TASK INSTRUCTIONS: Would you go through the records below and copy each line with the string "camera"?

INPUT MATERIAL:
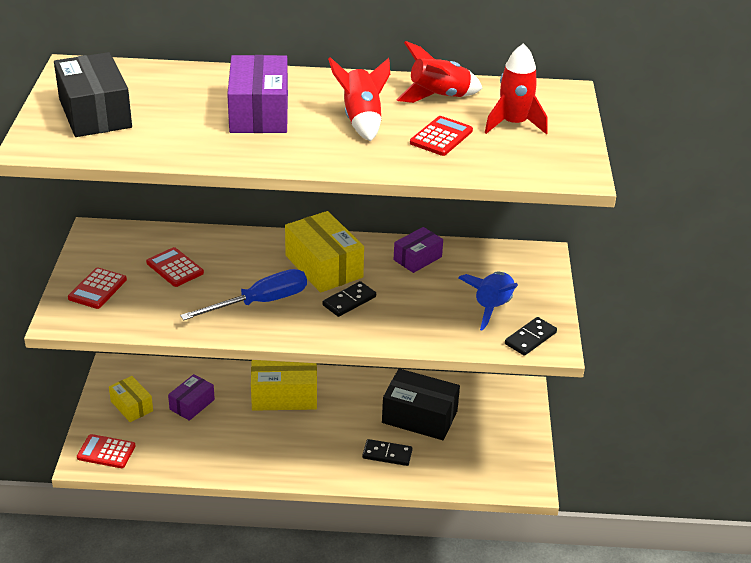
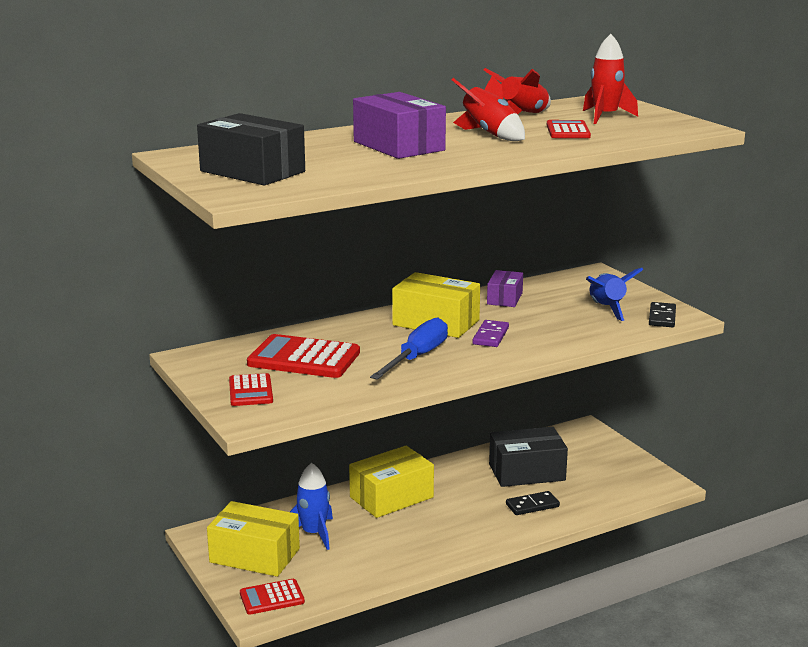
camera: 30 degrees left, 15 degrees down
(132, 406) = (255, 555): yellow box -> yellow box, size x1.71
(175, 268) = (304, 358): red calculator -> red calculator, size x1.72
(192, 404) = (313, 533): purple box -> blue rocket
(349, 301) = (491, 336): black domino -> purple domino

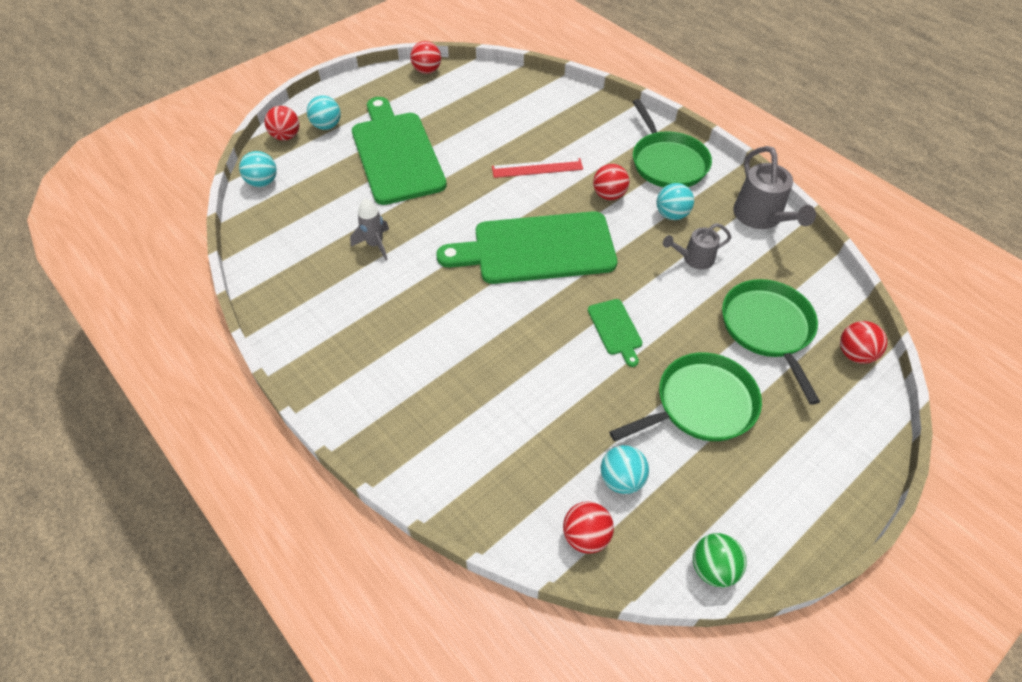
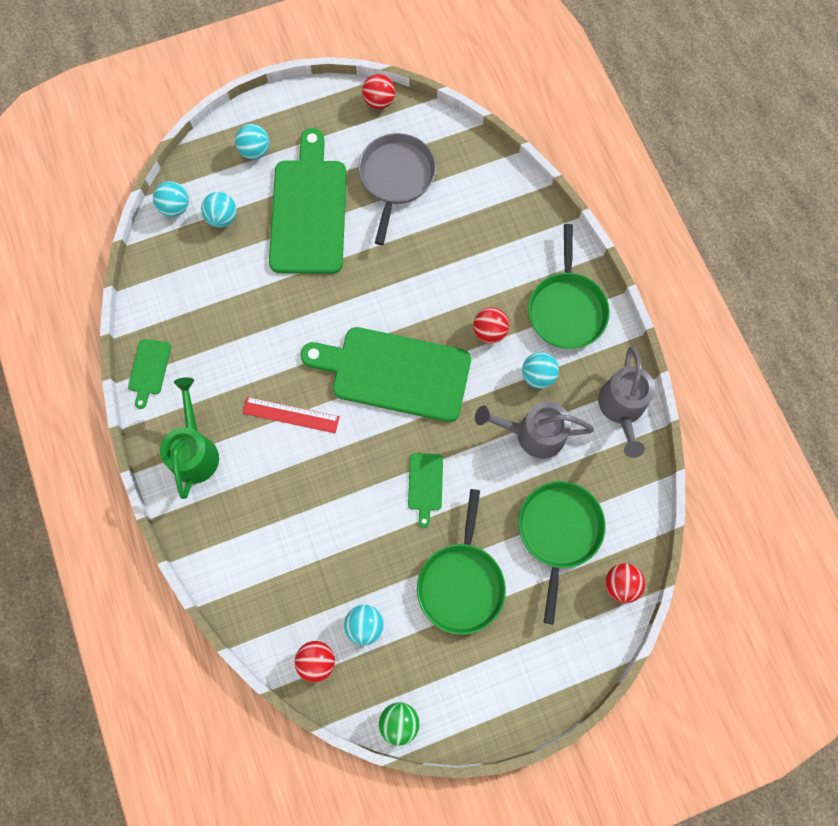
camera: 20 degrees right, 20 degrees up
(279, 315) = (149, 369): none -> green cutting board
(286, 136) = (212, 153): red ball -> none
(313, 178) = (222, 218): none -> turquoise ball
(357, 372) = (195, 450): none -> green watering can
(375, 244) = (253, 318): grey rocket -> none
(466, 114) = (396, 178): none -> grey pan
(537, 168) = (436, 274): red ruler -> red ruler (291, 415)
(694, 259) = (532, 434): grey watering can -> grey watering can, size x1.63
(701, 404) = (461, 583): green pan -> green pan turned 105 degrees clockwise

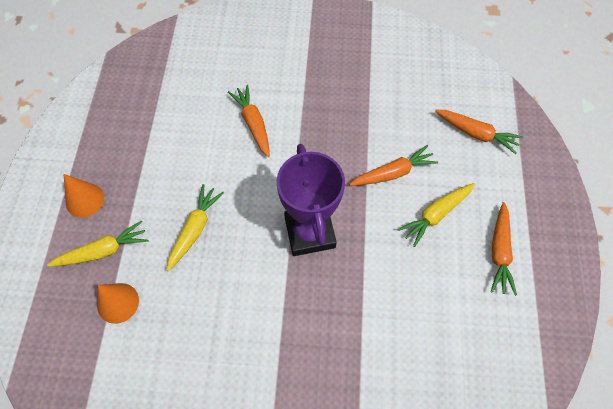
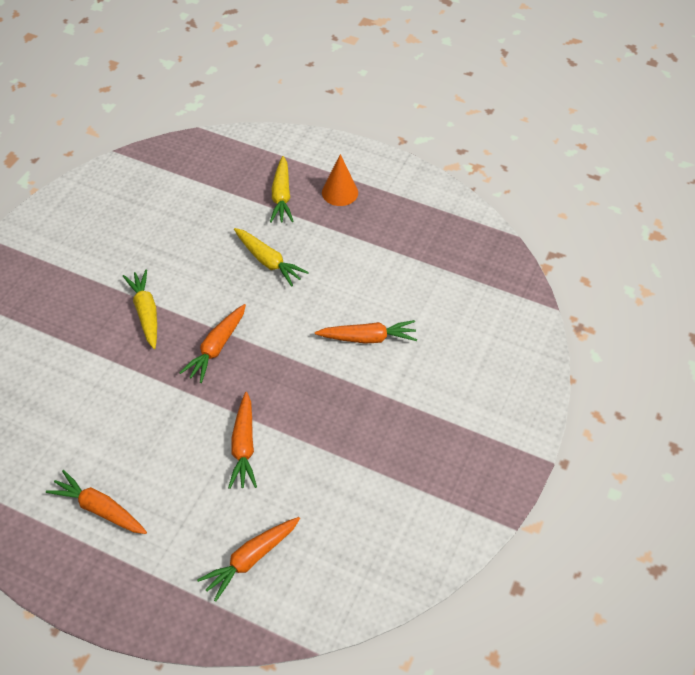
camera: 110 degrees right, 10 degrees down
(118, 303) = (228, 197): orange cone -> none
(310, 232) = (216, 347): purple trophy -> orange carrot
(436, 215) = (174, 466): yellow carrot -> yellow carrot (146, 313)

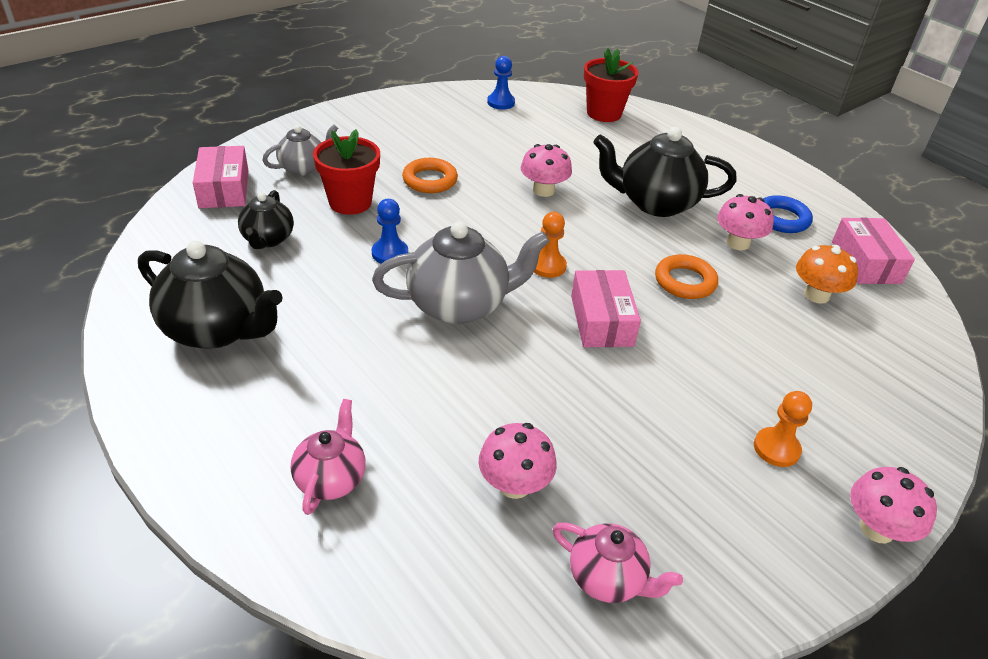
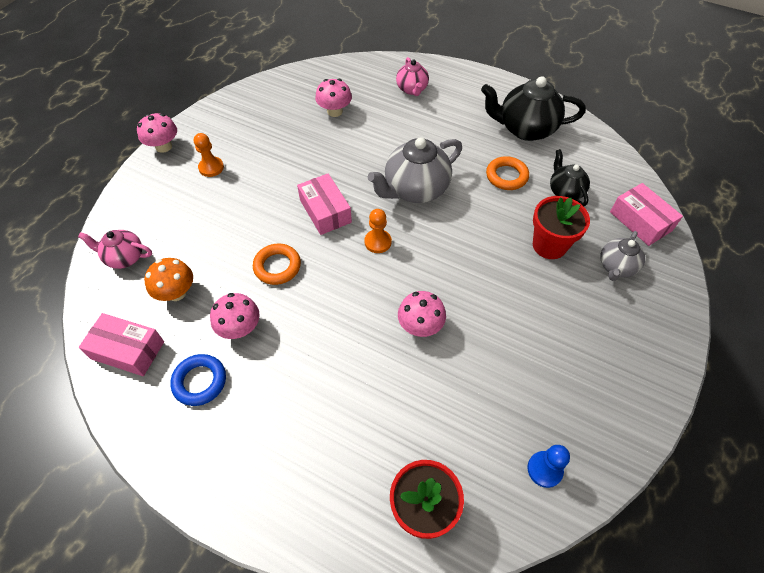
camera: 160 degrees right, 15 degrees up
(390, 253) = (484, 211): blue pawn -> none
(430, 180) = (515, 296): orange ring -> orange ring (506, 176)
(608, 579) = (283, 93): pink teapot -> pink teapot (124, 257)
(655, 203) = (319, 352): black teapot -> none
(865, 262) = (128, 350): pink box -> pink box turned 45 degrees counterclockwise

WRITTEN RESPONSE:
camera: 30 degrees left, 15 degrees down
camera: 20 degrees right, 20 degrees up
camera: 110 degrees right, 10 degrees down
camera: 160 degrees right, 15 degrees up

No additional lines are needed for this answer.